→ Exercise details: Please return each of the entries exactly, minus their pictures.

→ Data records:
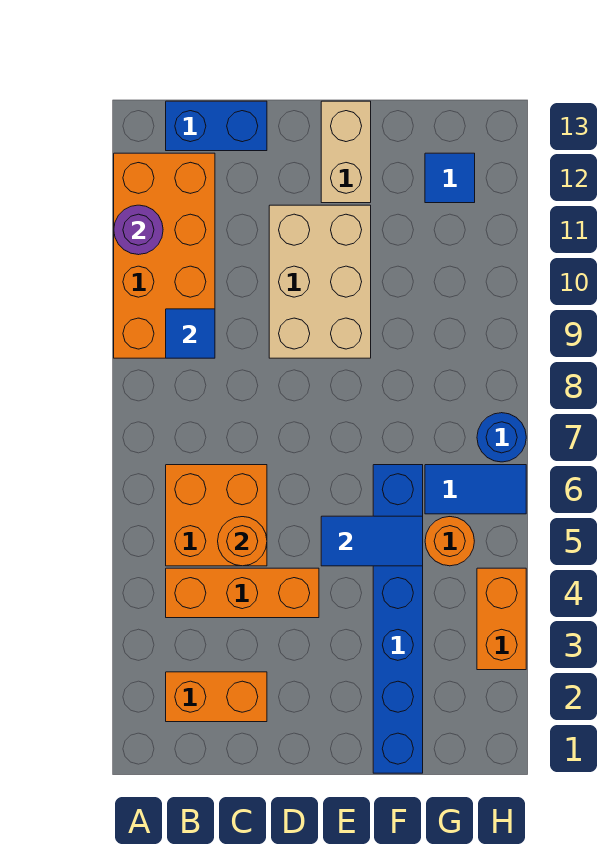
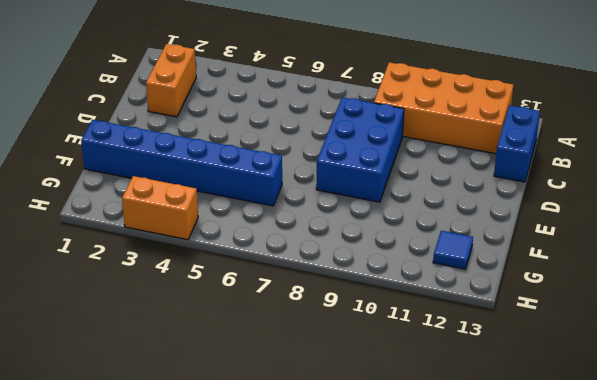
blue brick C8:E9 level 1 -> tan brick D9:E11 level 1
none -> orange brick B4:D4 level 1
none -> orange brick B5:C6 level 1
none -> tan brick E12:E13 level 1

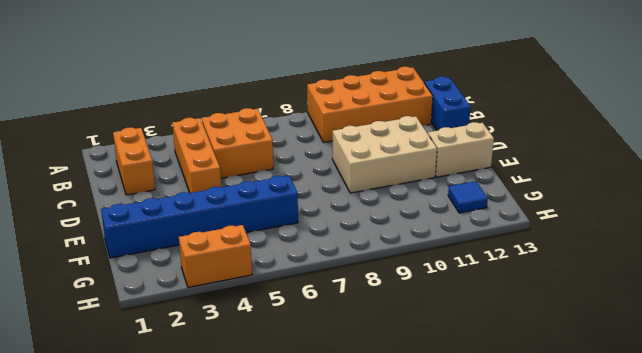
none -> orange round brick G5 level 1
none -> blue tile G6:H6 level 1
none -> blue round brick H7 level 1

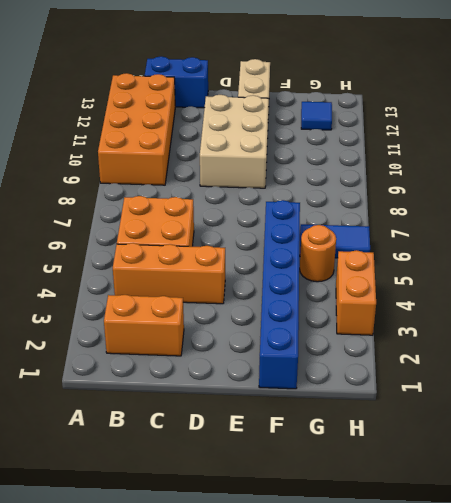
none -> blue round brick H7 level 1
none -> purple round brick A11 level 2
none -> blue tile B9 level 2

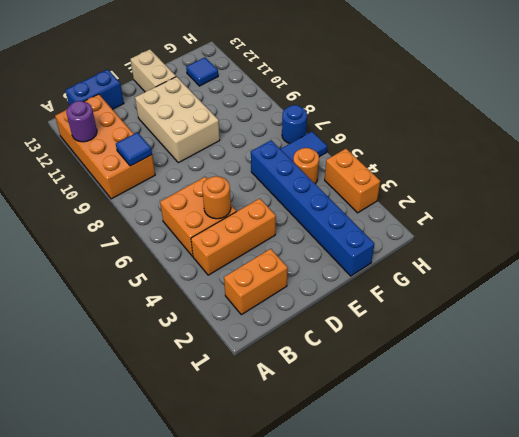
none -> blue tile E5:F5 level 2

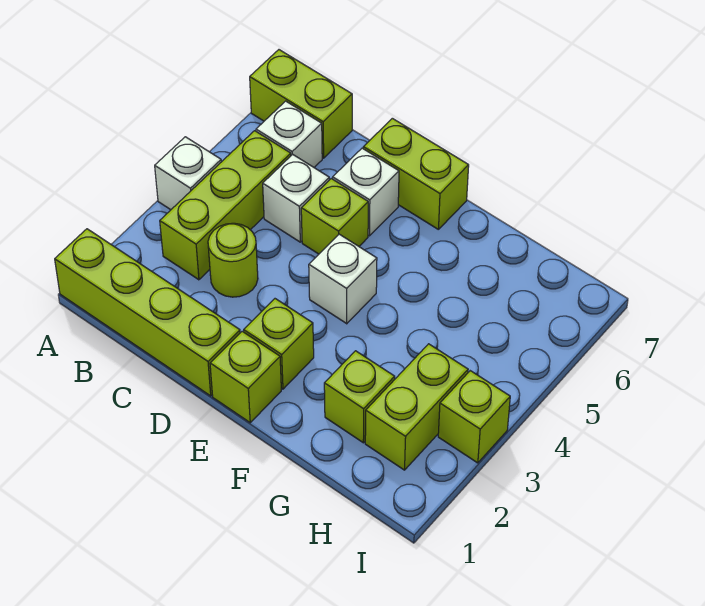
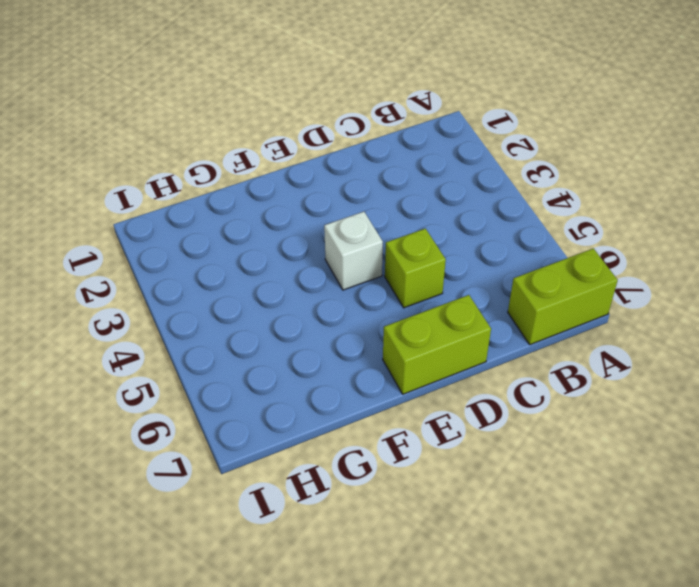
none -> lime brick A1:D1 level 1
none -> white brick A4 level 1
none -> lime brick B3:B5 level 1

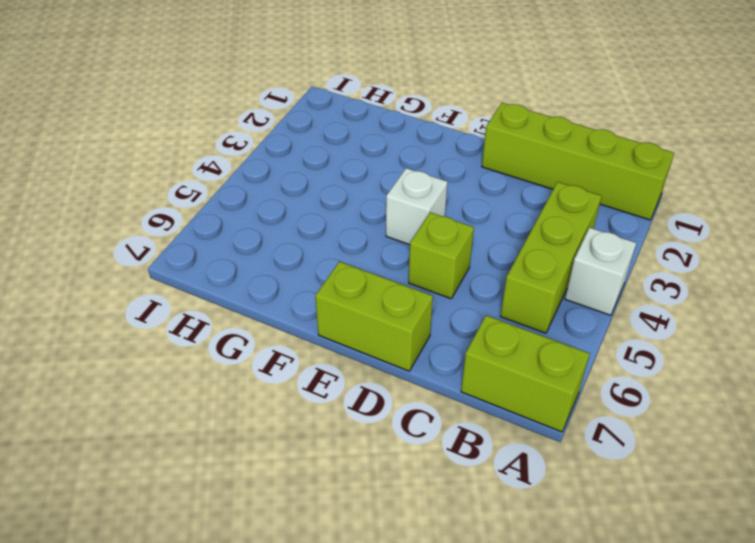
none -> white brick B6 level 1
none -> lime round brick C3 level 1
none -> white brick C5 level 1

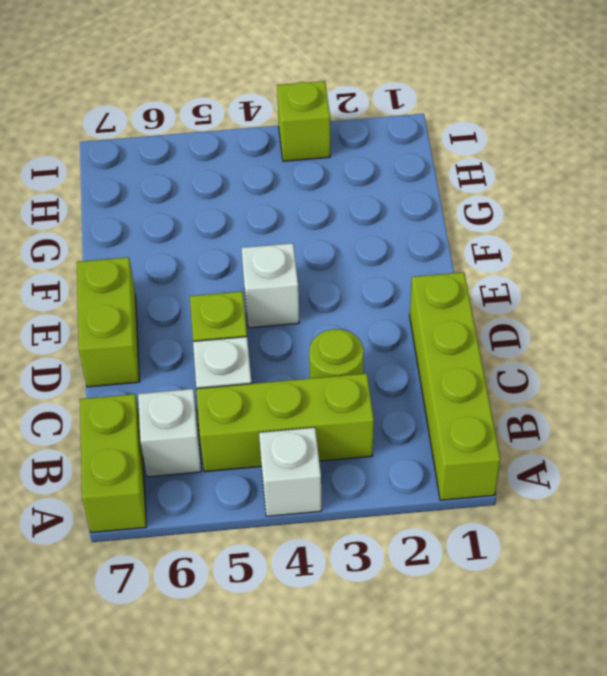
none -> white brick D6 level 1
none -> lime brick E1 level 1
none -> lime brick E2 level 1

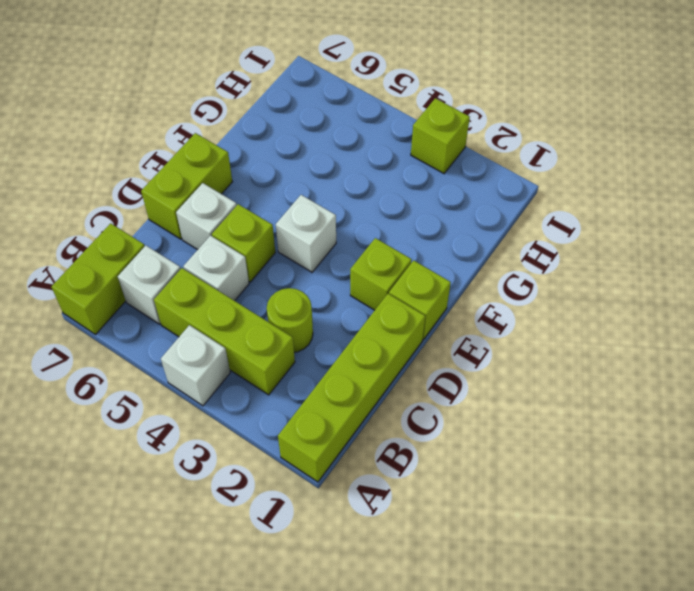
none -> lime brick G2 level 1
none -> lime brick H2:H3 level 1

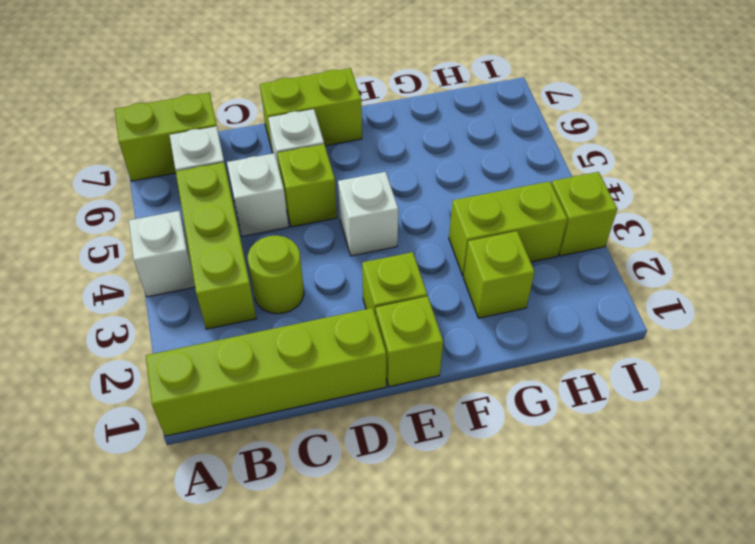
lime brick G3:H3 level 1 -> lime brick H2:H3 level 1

→ Answer to the exercise:
blue brick C8:E9 level 1 -> tan brick D9:E11 level 1
none -> orange brick B4:D4 level 1
none -> orange brick B5:C6 level 1
none -> tan brick E12:E13 level 1

none -> orange round brick G5 level 1
none -> blue tile G6:H6 level 1
none -> blue round brick H7 level 1

none -> blue round brick H7 level 1
none -> purple round brick A11 level 2
none -> blue tile B9 level 2

none -> blue tile E5:F5 level 2

none -> lime brick A1:D1 level 1
none -> white brick A4 level 1
none -> lime brick B3:B5 level 1

none -> white brick B6 level 1
none -> lime round brick C3 level 1
none -> white brick C5 level 1

none -> white brick D6 level 1
none -> lime brick E1 level 1
none -> lime brick E2 level 1

none -> lime brick G2 level 1
none -> lime brick H2:H3 level 1

lime brick G3:H3 level 1 -> lime brick H2:H3 level 1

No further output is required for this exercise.